How to complete this task>
The required answer is an exact copy of the lines from the one containing "none -> pink brick K7 level 1" to the end of the listing, both included, without any pictures.

Provided records>
***
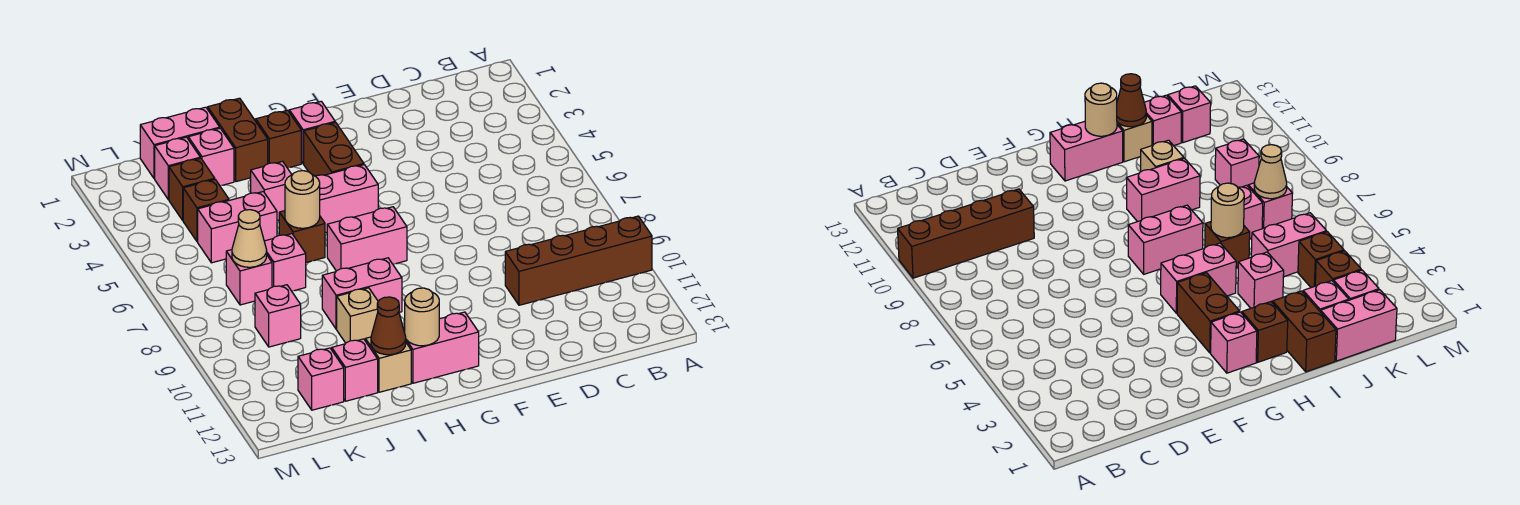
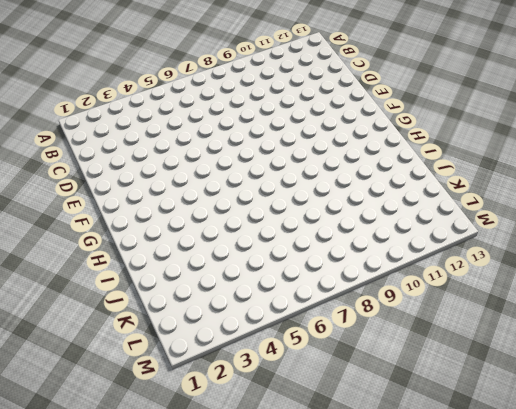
none -> brown brick A10:D10 level 1
none -> pink brick G2 level 1
none -> brown brick G3:G4 level 1

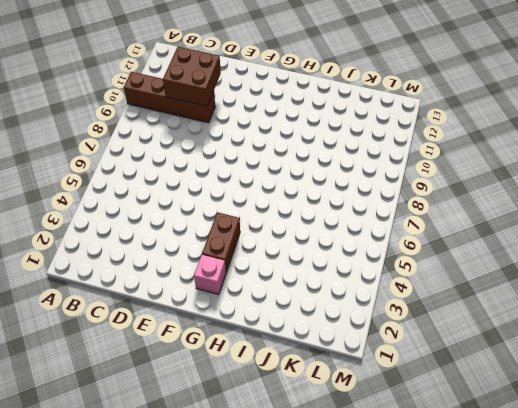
brown brick C10:D11 level 2 -> none
none -> pink brick G5:H5 level 1
none -> pink brick G7:H7 level 1
none -> pink brick G12:H12 level 1

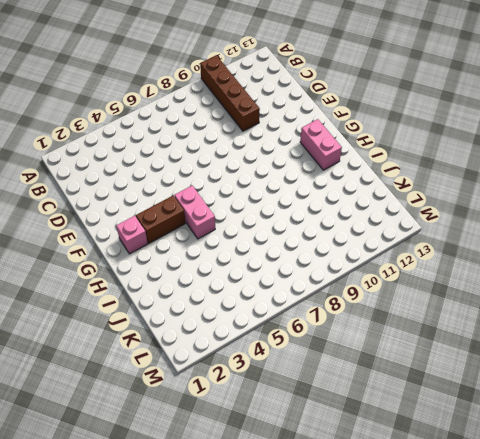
none -> pink brick G7:H7 level 1
none -> brown brick H2 level 1
none -> pink brick H9:I9 level 1

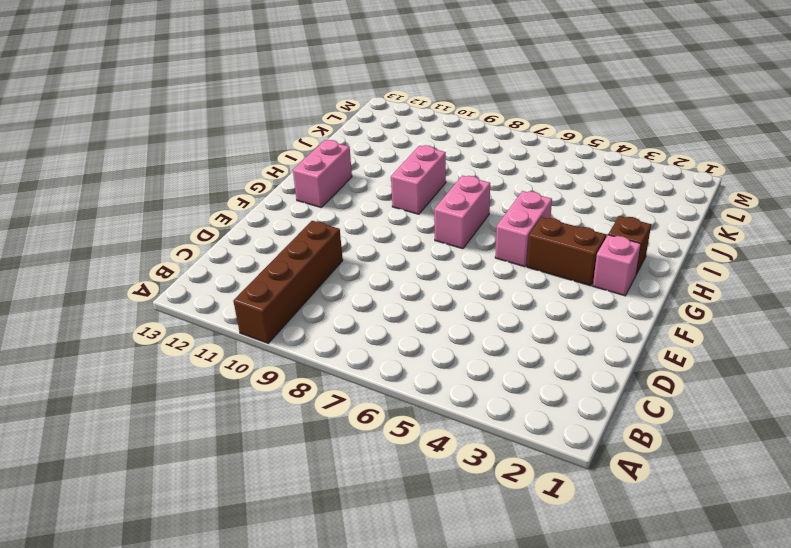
none -> brown brick I1:I2 level 1
none -> pink brick I4 level 1
none -> brown brick I6 level 1

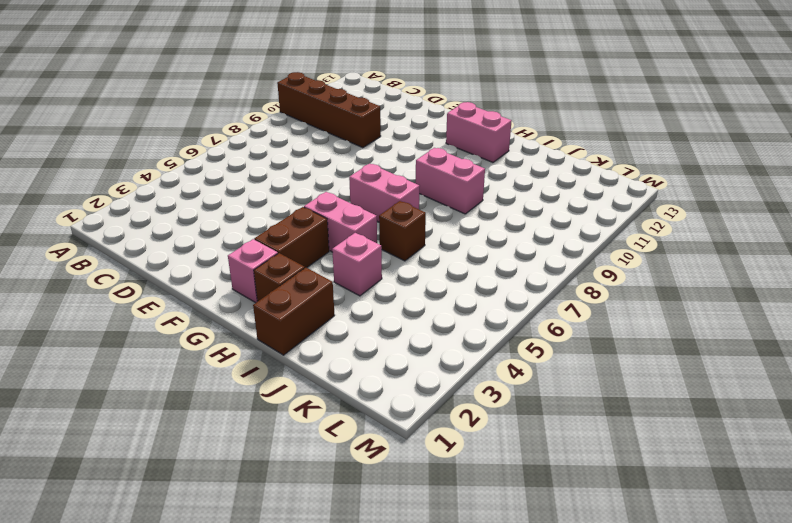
none -> tan brick I10 level 1
none -> tan brick I12 level 1
none -> pink brick J1:K1 level 1

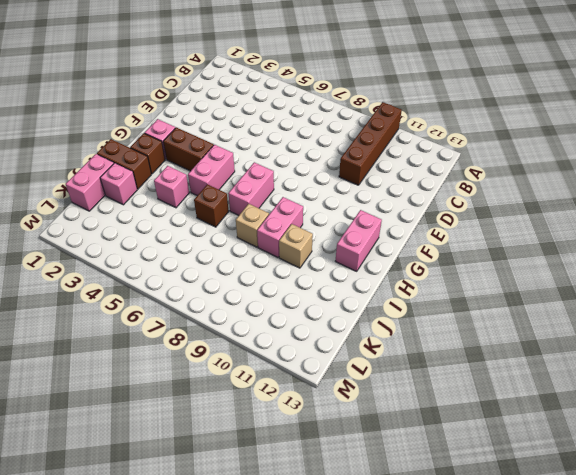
tan brick I8 level 1 -> tan brick I12 level 1
none -> pink brick J5:K5 level 1
none -> pink brick J7 level 1
none -> pink brick J12 level 1

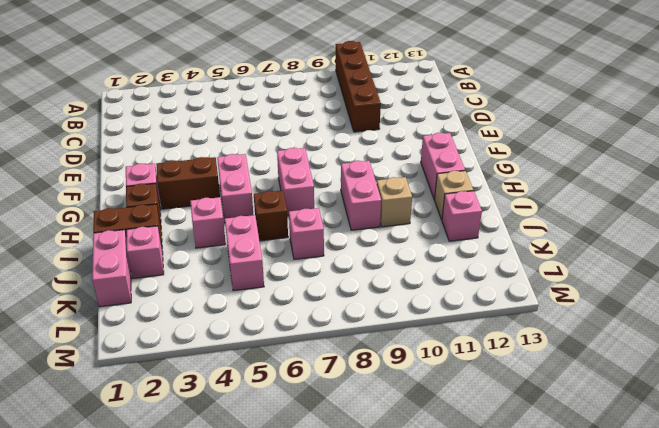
none -> pink brick K2 level 1
none -> brown brick K3 level 1
none -> brown brick K4 level 1

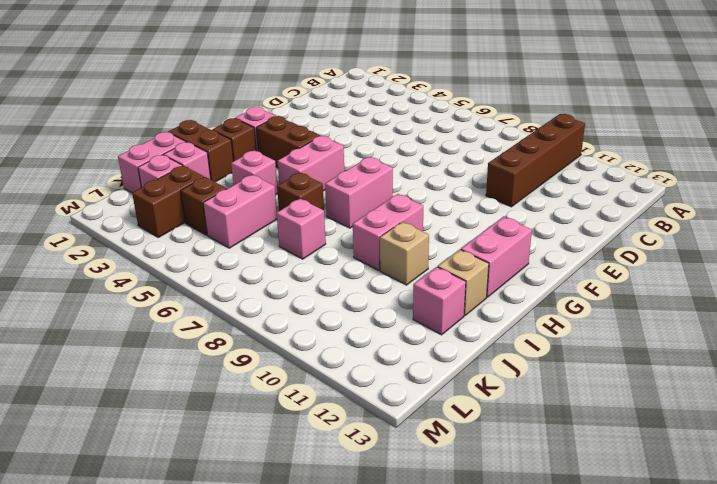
brown brick K3:L3 level 1 -> brown brick K3 level 1
none -> pink brick K7 level 1
none -> pink brick K9 level 1
none -> pink brick K12 level 1

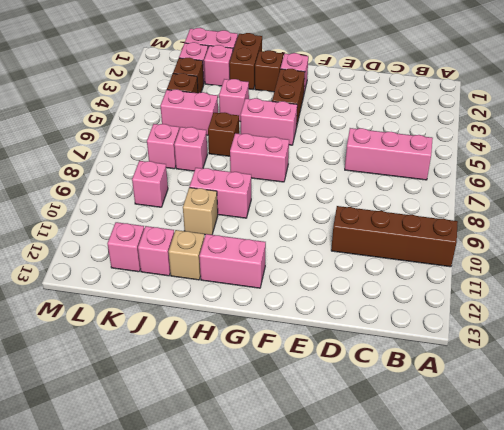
pink brick B6:D6 level 1 -> none
none -> tan round brick H12 level 2
none -> tan round brick I6 level 2
none -> brown cone I12 level 2

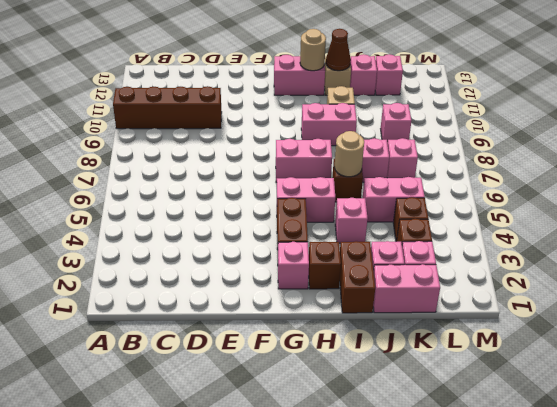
none -> tan cone K7 level 2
***
Solution>
none -> pink brick K7 level 1
none -> pink brick K9 level 1
none -> pink brick K12 level 1

pink brick B6:D6 level 1 -> none
none -> tan round brick H12 level 2
none -> tan round brick I6 level 2
none -> brown cone I12 level 2

none -> tan cone K7 level 2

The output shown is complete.